• _OBJECTIVE_:
Copy the lines from the line with "Pinpoint the cell" up to and including the line with "Ringwood, New JerseyEast (118, 269)", substituting "Edmonton" for "Calgary" and leaving everything else unchanged.

• _DATA SUPPLIED_:
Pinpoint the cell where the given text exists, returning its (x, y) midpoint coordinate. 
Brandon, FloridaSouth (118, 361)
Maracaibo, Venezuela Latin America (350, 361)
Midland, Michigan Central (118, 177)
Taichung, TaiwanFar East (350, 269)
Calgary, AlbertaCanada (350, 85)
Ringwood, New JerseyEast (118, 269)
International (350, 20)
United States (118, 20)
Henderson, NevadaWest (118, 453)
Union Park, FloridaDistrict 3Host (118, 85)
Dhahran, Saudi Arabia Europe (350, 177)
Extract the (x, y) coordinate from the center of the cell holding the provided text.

---

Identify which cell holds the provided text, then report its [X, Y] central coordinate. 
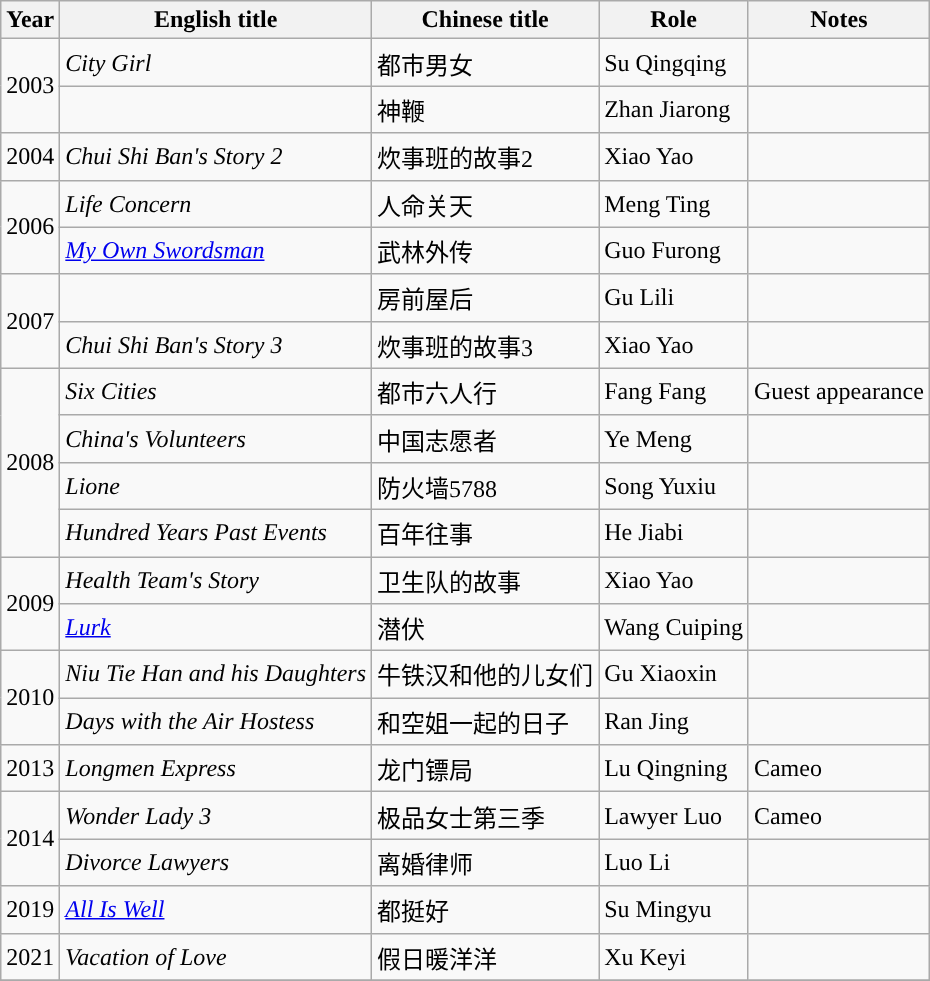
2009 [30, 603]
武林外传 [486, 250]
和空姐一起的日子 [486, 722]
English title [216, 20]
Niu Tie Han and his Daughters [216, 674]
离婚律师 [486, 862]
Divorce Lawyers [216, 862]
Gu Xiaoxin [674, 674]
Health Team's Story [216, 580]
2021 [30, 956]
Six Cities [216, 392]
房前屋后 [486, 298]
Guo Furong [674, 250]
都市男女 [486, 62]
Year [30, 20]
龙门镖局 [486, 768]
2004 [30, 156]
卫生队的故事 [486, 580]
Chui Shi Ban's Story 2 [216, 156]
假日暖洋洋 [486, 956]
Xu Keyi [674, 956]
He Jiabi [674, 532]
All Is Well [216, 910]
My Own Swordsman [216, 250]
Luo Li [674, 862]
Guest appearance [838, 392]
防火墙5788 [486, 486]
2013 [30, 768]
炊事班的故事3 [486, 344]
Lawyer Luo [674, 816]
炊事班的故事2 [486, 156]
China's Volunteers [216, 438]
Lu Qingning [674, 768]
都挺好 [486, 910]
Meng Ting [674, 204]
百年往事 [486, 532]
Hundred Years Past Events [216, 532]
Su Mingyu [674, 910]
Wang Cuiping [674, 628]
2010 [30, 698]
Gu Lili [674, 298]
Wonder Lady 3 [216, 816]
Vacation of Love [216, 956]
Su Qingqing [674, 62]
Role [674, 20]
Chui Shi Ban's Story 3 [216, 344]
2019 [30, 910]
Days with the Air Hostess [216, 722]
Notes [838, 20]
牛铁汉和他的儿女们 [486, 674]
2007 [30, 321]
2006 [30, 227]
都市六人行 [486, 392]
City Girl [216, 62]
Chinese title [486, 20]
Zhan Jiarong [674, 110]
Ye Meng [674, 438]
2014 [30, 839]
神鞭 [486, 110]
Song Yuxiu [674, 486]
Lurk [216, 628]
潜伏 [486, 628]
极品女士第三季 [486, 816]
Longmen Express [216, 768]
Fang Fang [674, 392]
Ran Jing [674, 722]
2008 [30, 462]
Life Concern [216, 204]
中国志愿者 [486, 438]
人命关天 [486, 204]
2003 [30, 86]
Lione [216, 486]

==

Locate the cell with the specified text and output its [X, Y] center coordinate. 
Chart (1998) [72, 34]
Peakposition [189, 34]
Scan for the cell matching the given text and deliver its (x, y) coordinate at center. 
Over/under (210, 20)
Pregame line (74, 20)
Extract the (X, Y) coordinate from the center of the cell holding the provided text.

• _SOLUTION FOR THIS TASK_:
Pinpoint the cell where the given text exists, returning its (x, y) midpoint coordinate. 
Brandon, FloridaSouth (118, 361)
Maracaibo, Venezuela Latin America (350, 361)
Midland, Michigan Central (118, 177)
Taichung, TaiwanFar East (350, 269)
Edmonton, AlbertaCanada (350, 85)
Ringwood, New JerseyEast (118, 269)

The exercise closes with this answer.